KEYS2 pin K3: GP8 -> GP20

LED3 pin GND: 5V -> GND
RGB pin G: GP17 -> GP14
---
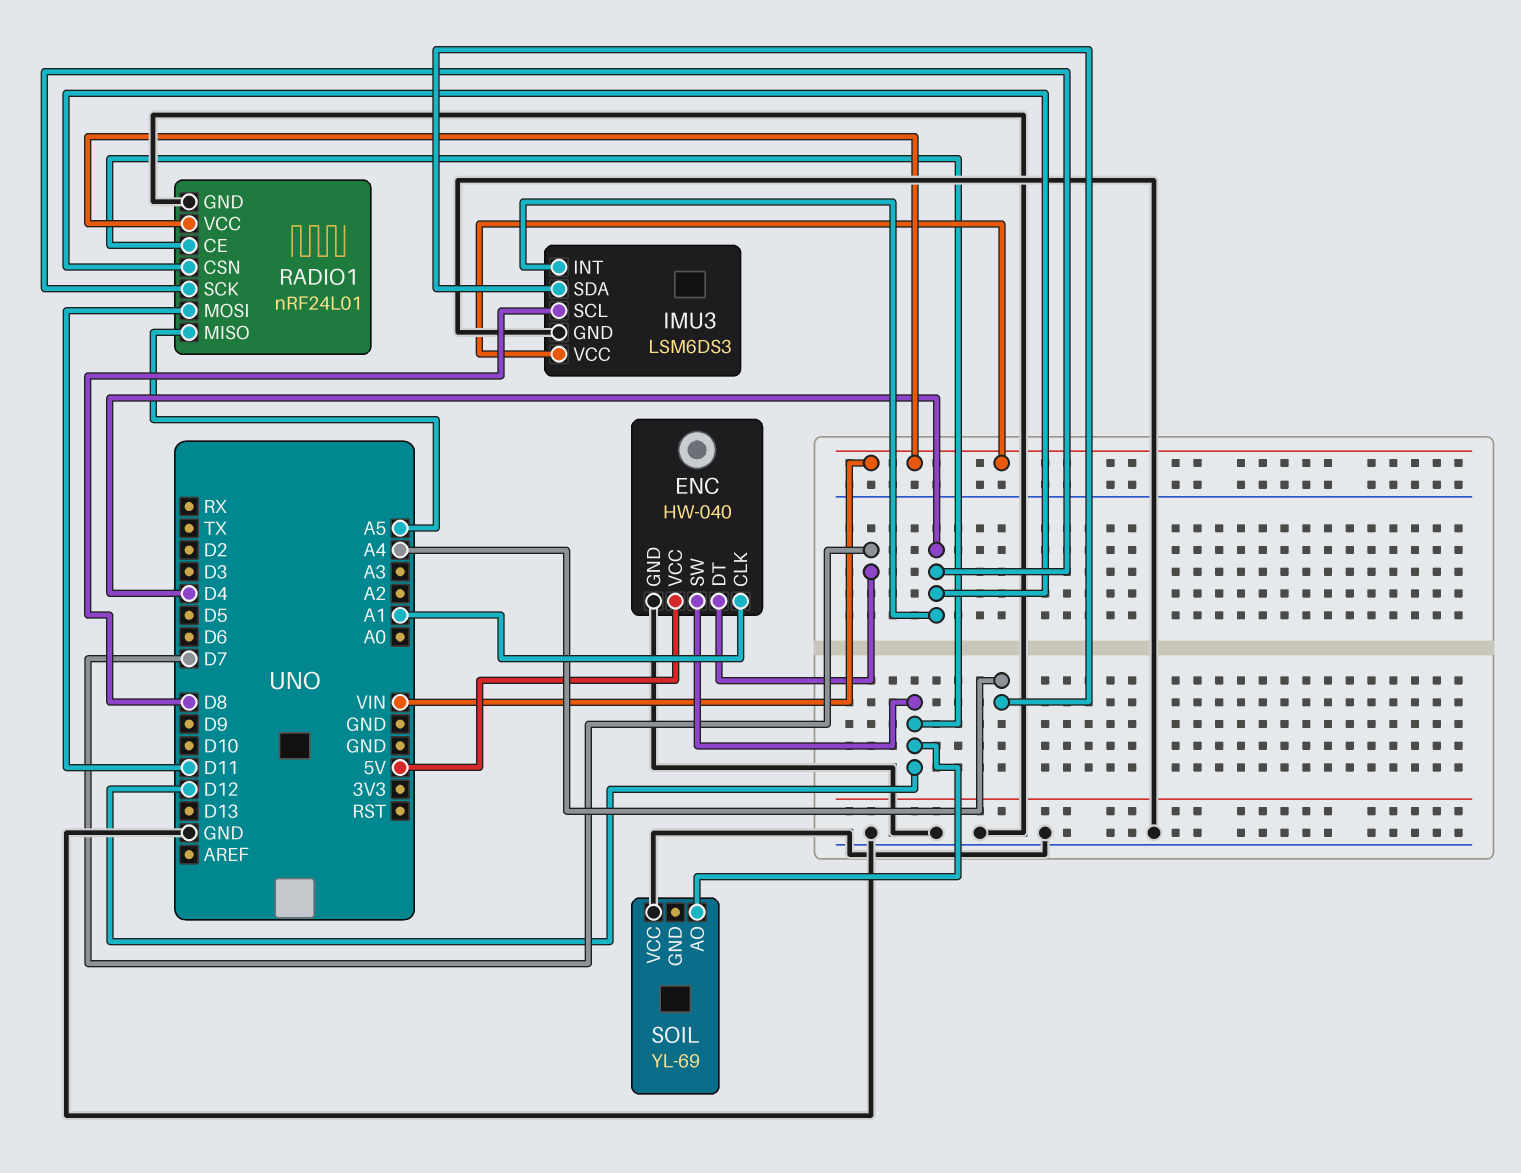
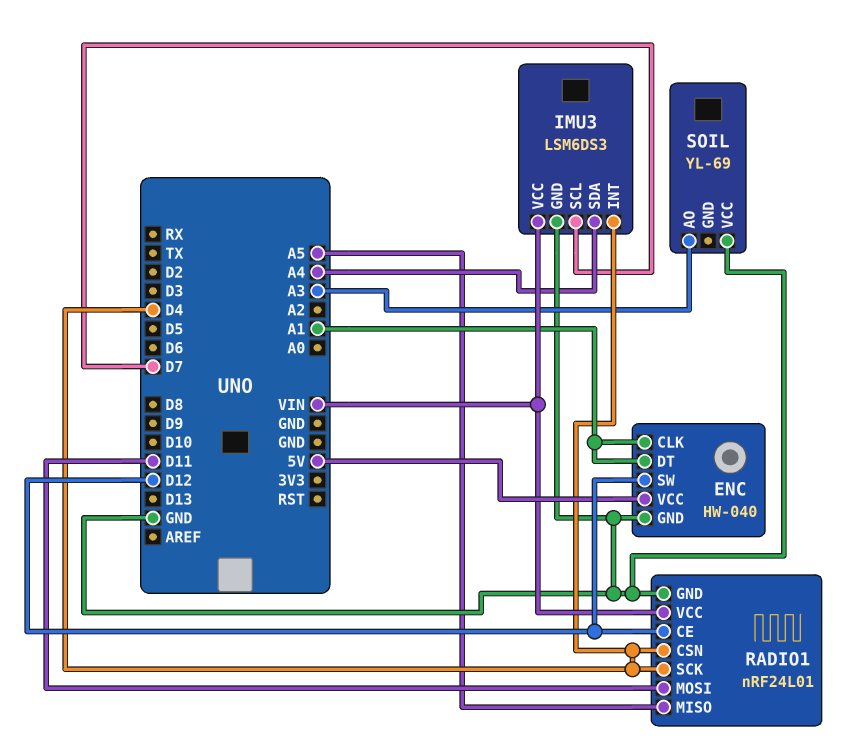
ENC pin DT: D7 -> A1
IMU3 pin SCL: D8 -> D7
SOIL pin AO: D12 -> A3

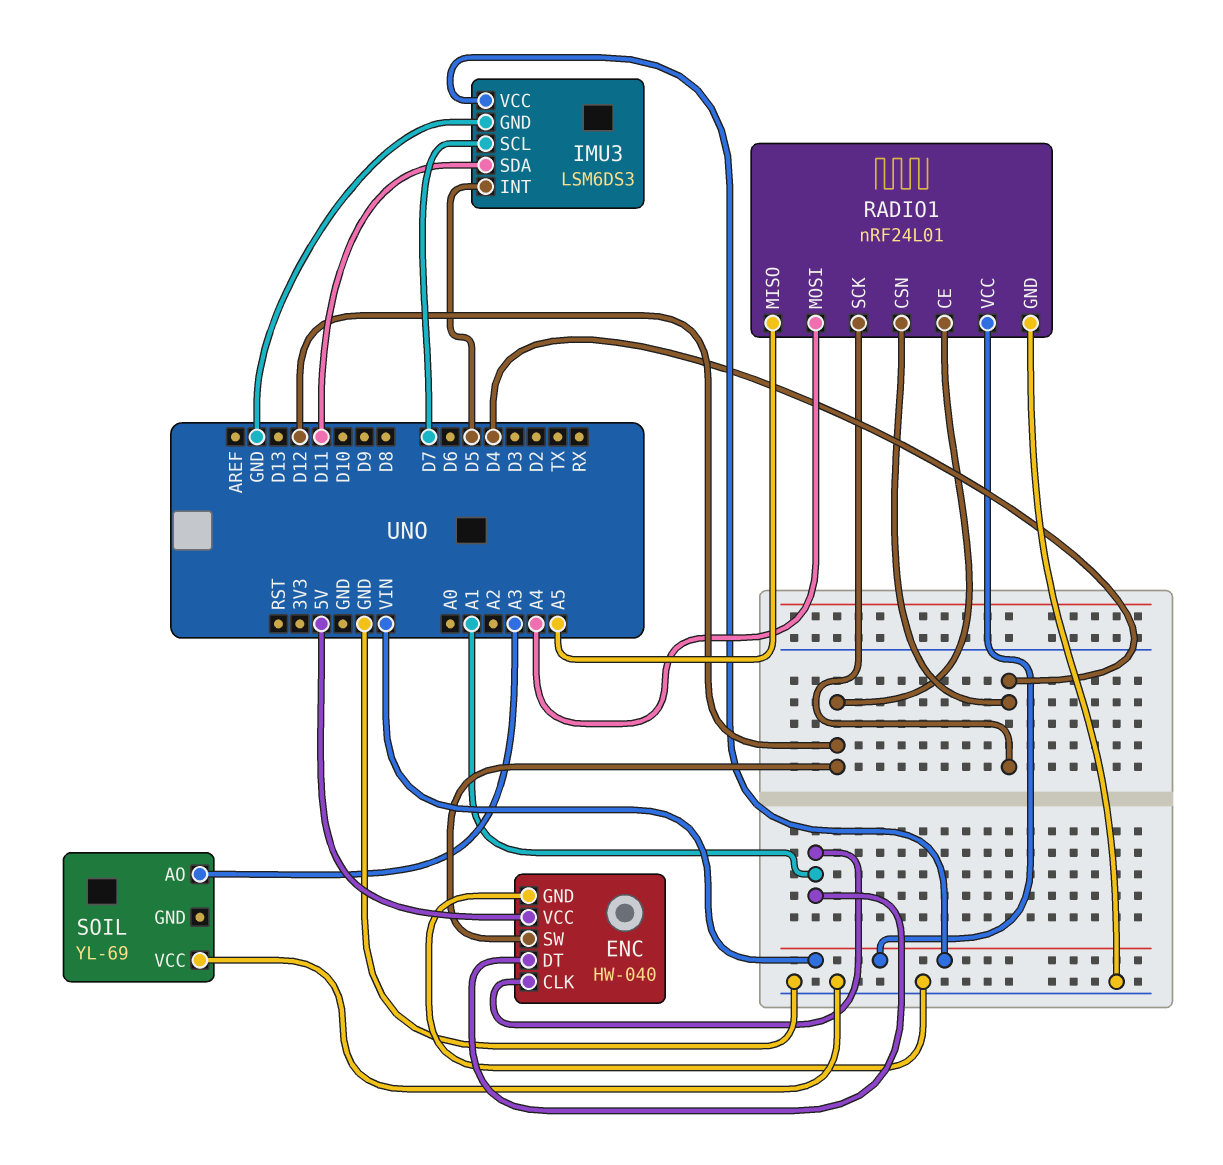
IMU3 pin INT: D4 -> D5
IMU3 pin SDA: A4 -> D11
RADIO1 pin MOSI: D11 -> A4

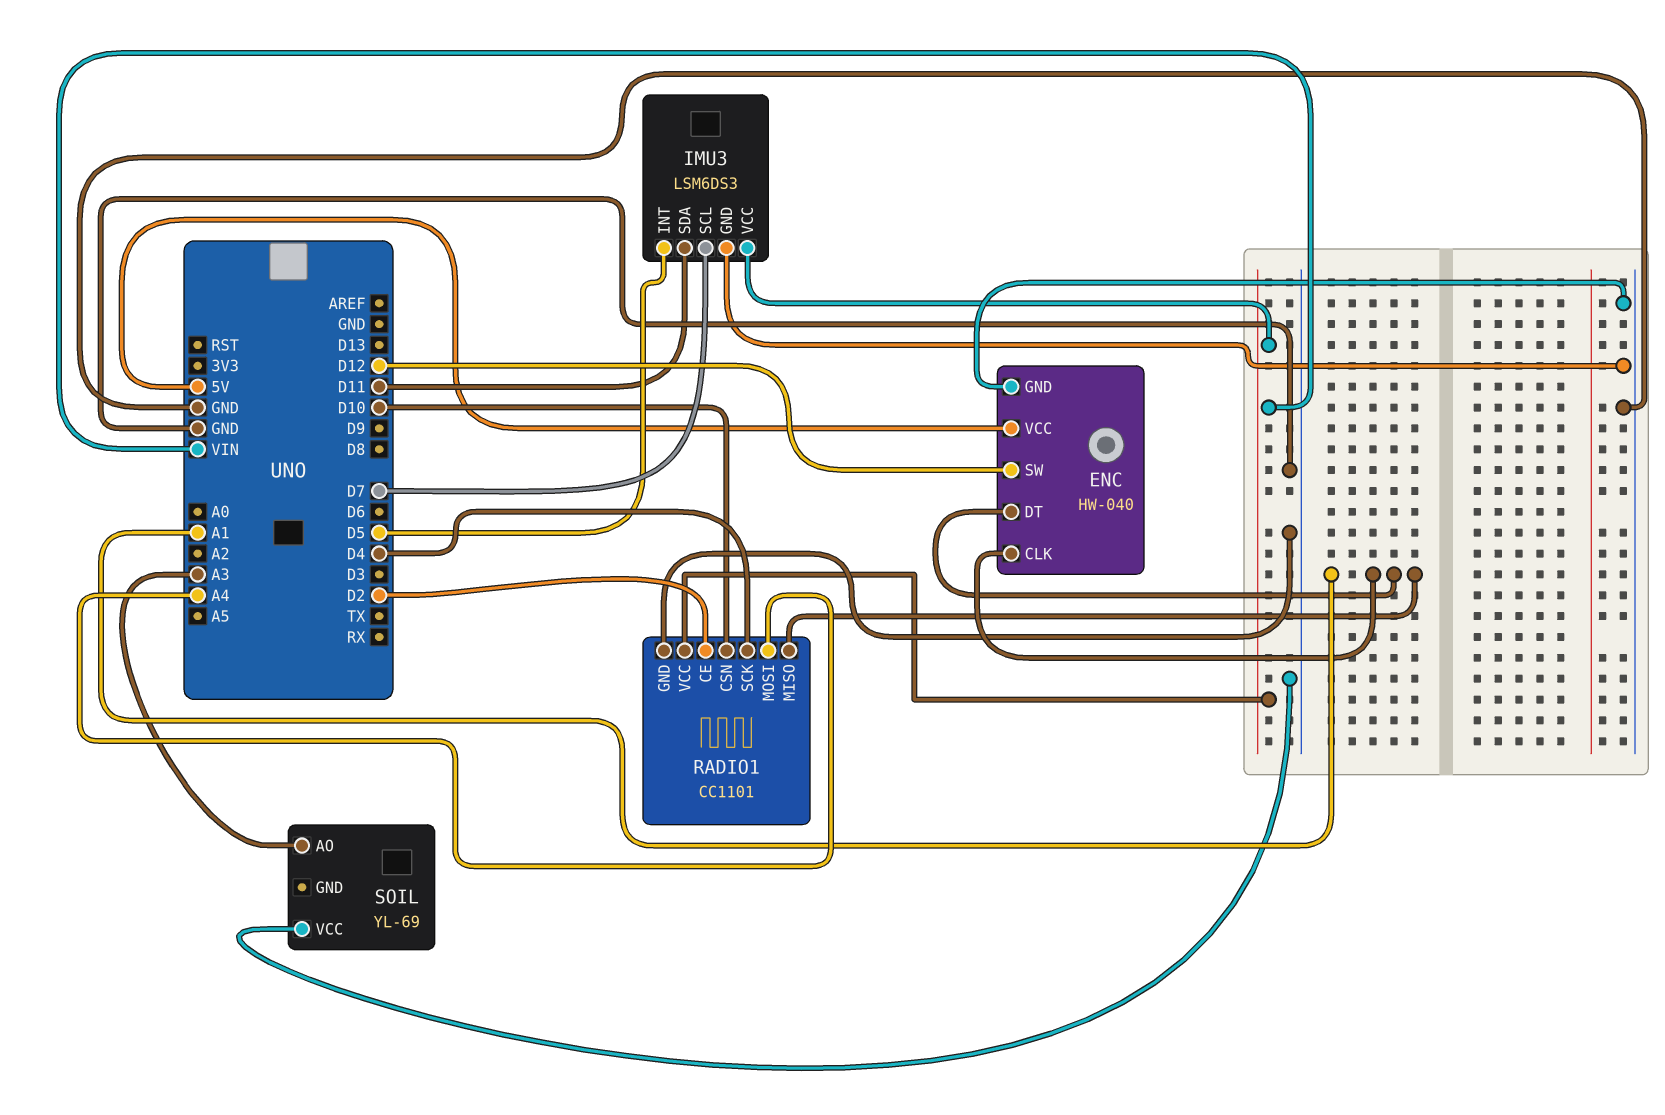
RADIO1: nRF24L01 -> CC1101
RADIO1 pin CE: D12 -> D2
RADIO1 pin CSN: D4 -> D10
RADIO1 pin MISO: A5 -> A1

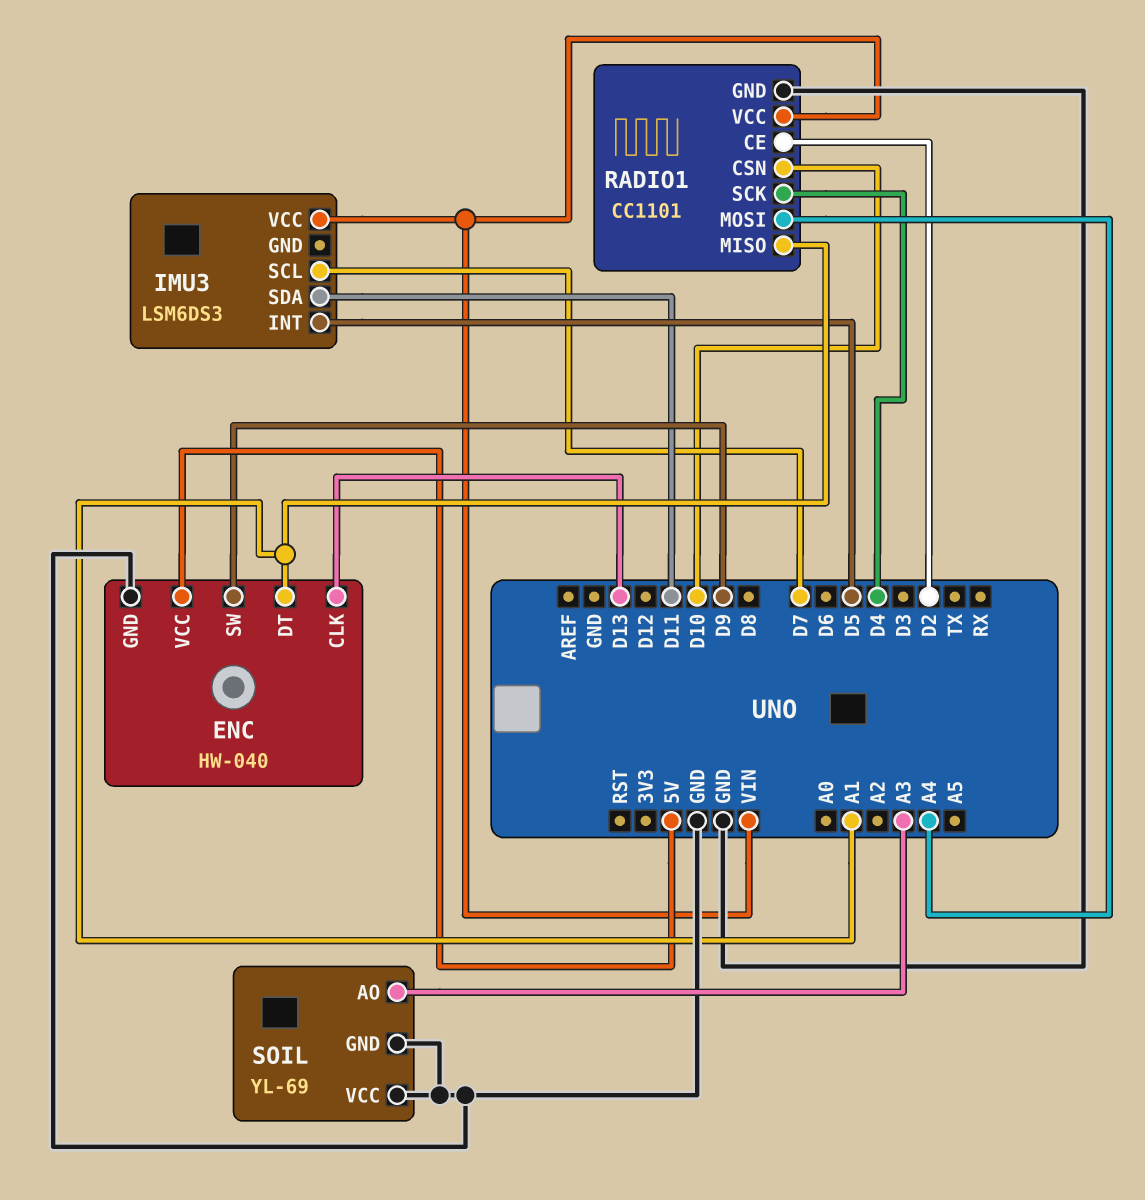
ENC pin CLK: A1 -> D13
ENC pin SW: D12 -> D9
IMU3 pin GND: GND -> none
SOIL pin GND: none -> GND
---
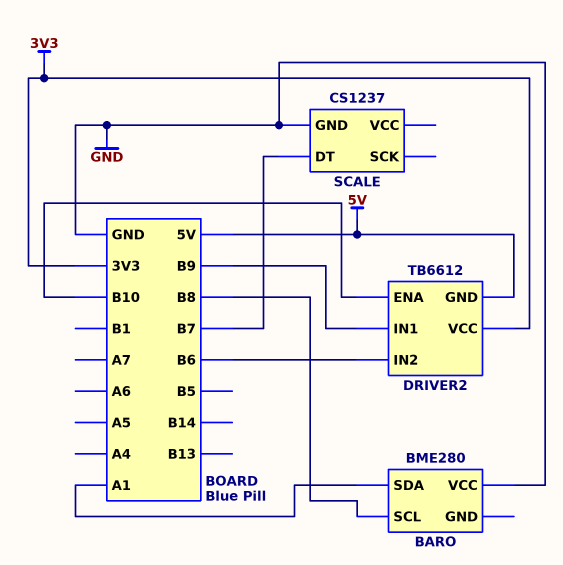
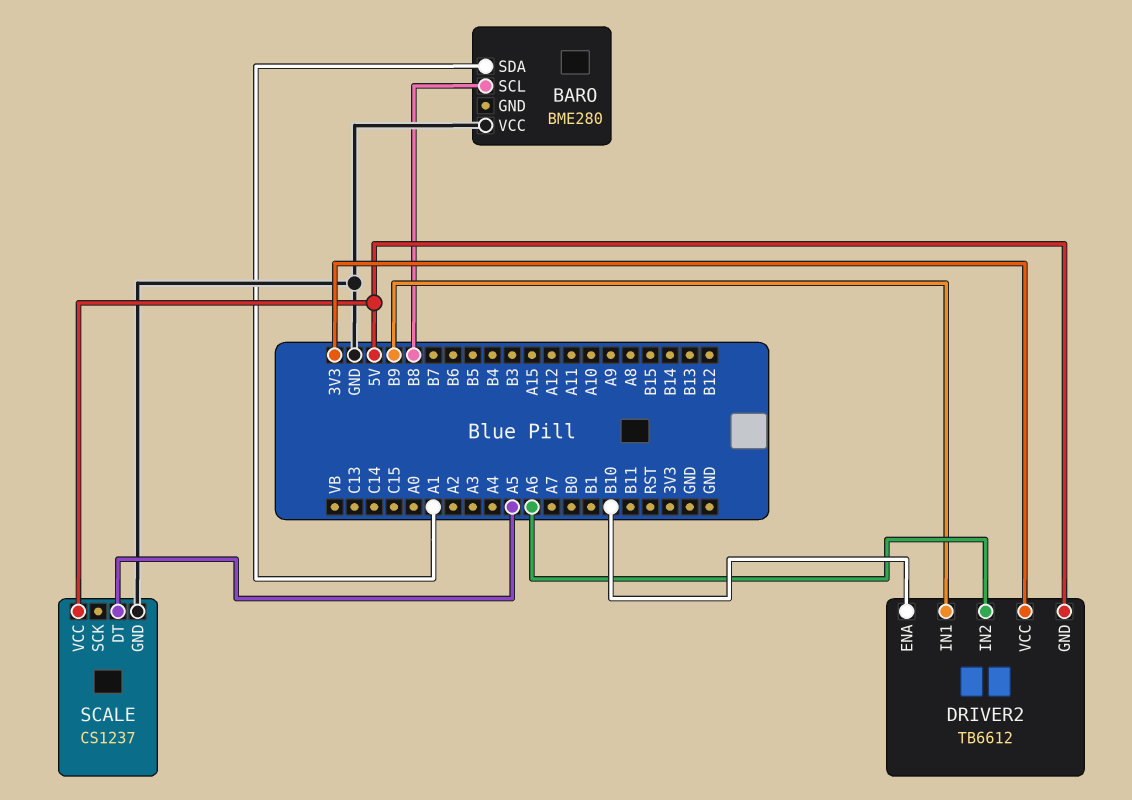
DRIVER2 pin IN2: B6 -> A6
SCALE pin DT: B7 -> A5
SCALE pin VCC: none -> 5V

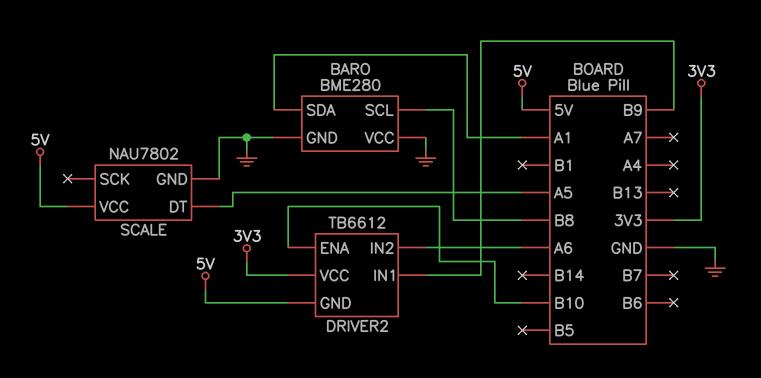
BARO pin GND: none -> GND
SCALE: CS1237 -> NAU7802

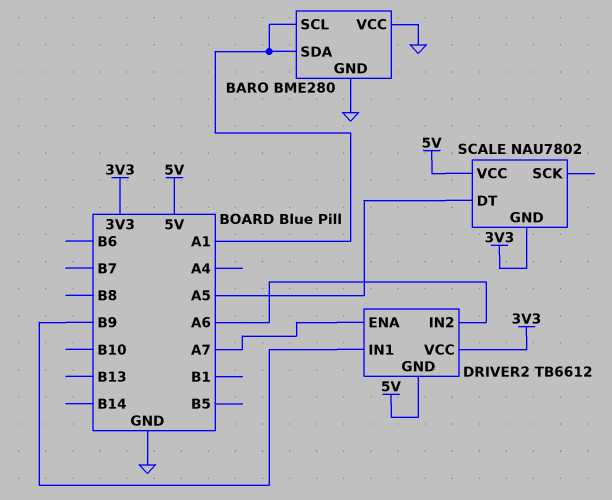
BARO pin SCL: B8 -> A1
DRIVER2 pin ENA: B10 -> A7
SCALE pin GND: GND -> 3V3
---
- **What to produce**
Using the listing above, restate exactly the range between the lines holding "IMU3 pin SCL: D8 -> D7" and "IMU3 pin GND: GND -> none", inclusive, with pictures left out.

- **Result of the exercise**
IMU3 pin SCL: D8 -> D7
SOIL pin AO: D12 -> A3

IMU3 pin INT: D4 -> D5
IMU3 pin SDA: A4 -> D11
RADIO1 pin MOSI: D11 -> A4

RADIO1: nRF24L01 -> CC1101
RADIO1 pin CE: D12 -> D2
RADIO1 pin CSN: D4 -> D10
RADIO1 pin MISO: A5 -> A1

ENC pin CLK: A1 -> D13
ENC pin SW: D12 -> D9
IMU3 pin GND: GND -> none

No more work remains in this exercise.